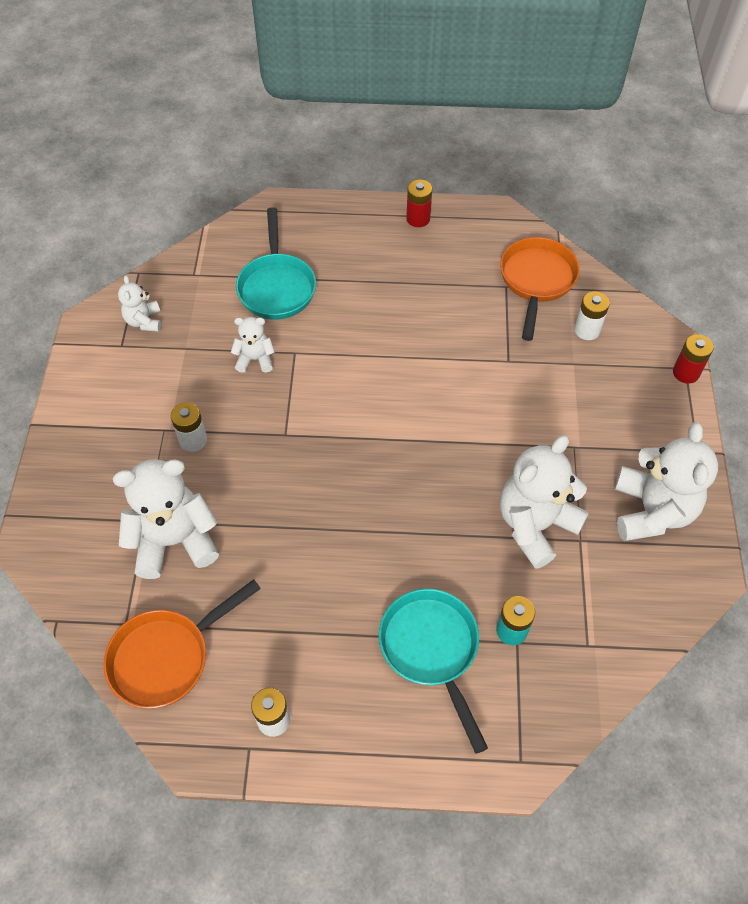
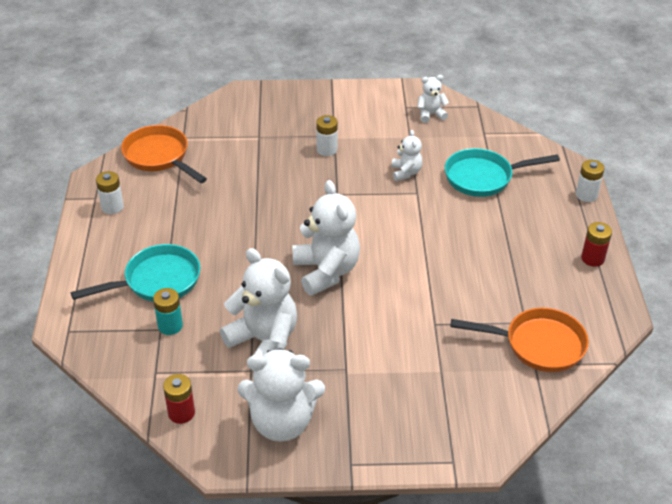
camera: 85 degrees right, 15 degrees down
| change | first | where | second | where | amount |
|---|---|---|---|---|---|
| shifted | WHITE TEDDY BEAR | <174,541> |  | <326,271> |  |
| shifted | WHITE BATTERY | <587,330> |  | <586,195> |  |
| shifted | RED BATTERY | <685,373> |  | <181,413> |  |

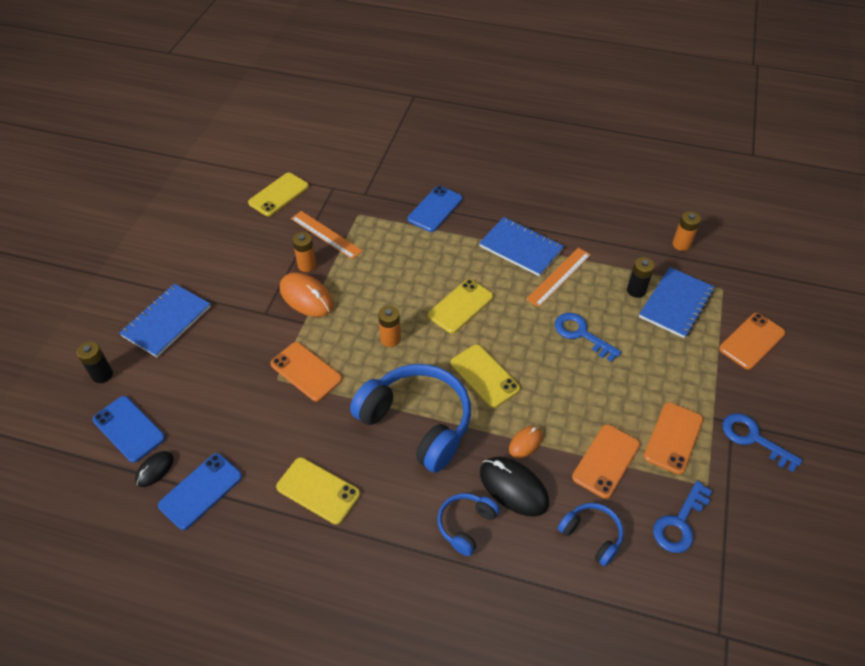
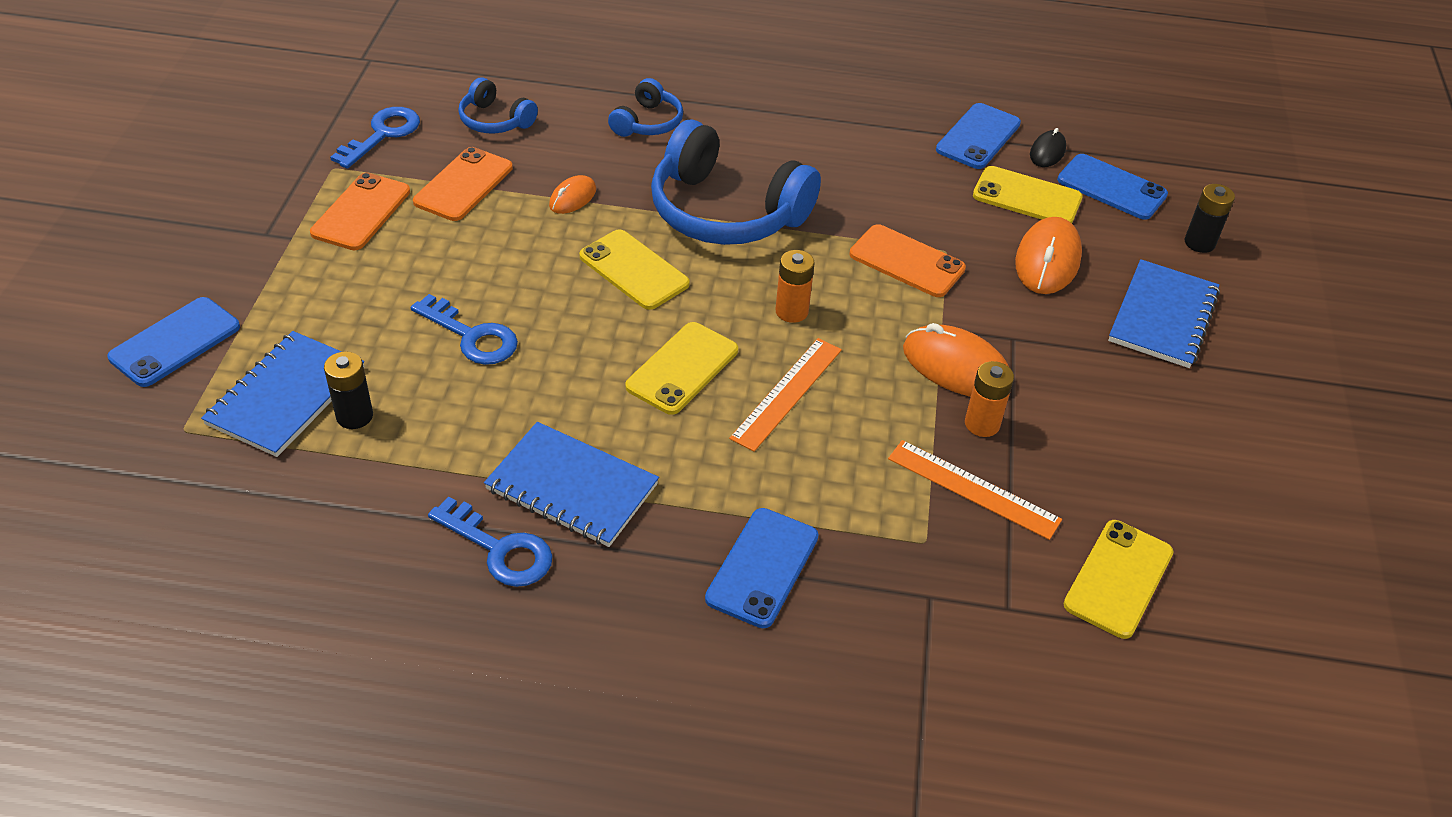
camera: 170 degrees right, 5 degrees down
| change | first | where | second | where | amount |
|---|---|---|---|---|---|
| gone | BLACK MOUSE | <513,488> |  |  |  |
| gone | ORANGE BATTERY | <681,244> |  |  |  |
| new |  |  | ORANGE MOUSE | <1047,260> |  |
| shifted | YELLOW PHONE | <318,490> |  | <1027,197> |  |
| shifted | ORANGE RULER | <558,276> |  | <787,393> |  |
| shifted | BLUE KEY | <753,438> |  | <499,549> |  |
| repainted | ORANGE PHONE | <752,341> | BLUE PHONE | <175,342> |  |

----

Task details: If an entry holds a picture, leave that picture out, and transcribe the rest of the listing above exactly.

Written answer:
camera: 85 degrees right, 15 degrees down
| change | first | where | second | where | amount |
|---|---|---|---|---|---|
| shifted | WHITE TEDDY BEAR | <174,541> |  | <326,271> |  |
| shifted | WHITE BATTERY | <587,330> |  | <586,195> |  |
| shifted | RED BATTERY | <685,373> |  | <181,413> |  |

camera: 170 degrees right, 5 degrees down
| change | first | where | second | where | amount |
|---|---|---|---|---|---|
| gone | BLACK MOUSE | <513,488> |  |  |  |
| gone | ORANGE BATTERY | <681,244> |  |  |  |
| new |  |  | ORANGE MOUSE | <1047,260> |  |
| shifted | YELLOW PHONE | <318,490> |  | <1027,197> |  |
| shifted | ORANGE RULER | <558,276> |  | <787,393> |  |
| shifted | BLUE KEY | <753,438> |  | <499,549> |  |
| repainted | ORANGE PHONE | <752,341> | BLUE PHONE | <175,342> |  |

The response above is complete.